Before-and-after object lists:
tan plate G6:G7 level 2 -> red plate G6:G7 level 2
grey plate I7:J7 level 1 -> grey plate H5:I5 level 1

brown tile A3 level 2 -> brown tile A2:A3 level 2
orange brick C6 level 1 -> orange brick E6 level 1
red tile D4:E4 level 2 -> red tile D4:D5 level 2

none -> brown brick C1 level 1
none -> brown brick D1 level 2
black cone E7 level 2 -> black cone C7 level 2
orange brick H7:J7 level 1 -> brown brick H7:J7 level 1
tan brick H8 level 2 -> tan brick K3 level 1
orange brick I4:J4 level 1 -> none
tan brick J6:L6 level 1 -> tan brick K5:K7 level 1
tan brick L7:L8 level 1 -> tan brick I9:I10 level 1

## Problem statement
What you return should consist solely of the lines from the one containing "black cone E7" through the end of the entries above, reproduced exactly.

## Written answer
black cone E7 level 2 -> black cone C7 level 2
orange brick H7:J7 level 1 -> brown brick H7:J7 level 1
tan brick H8 level 2 -> tan brick K3 level 1
orange brick I4:J4 level 1 -> none
tan brick J6:L6 level 1 -> tan brick K5:K7 level 1
tan brick L7:L8 level 1 -> tan brick I9:I10 level 1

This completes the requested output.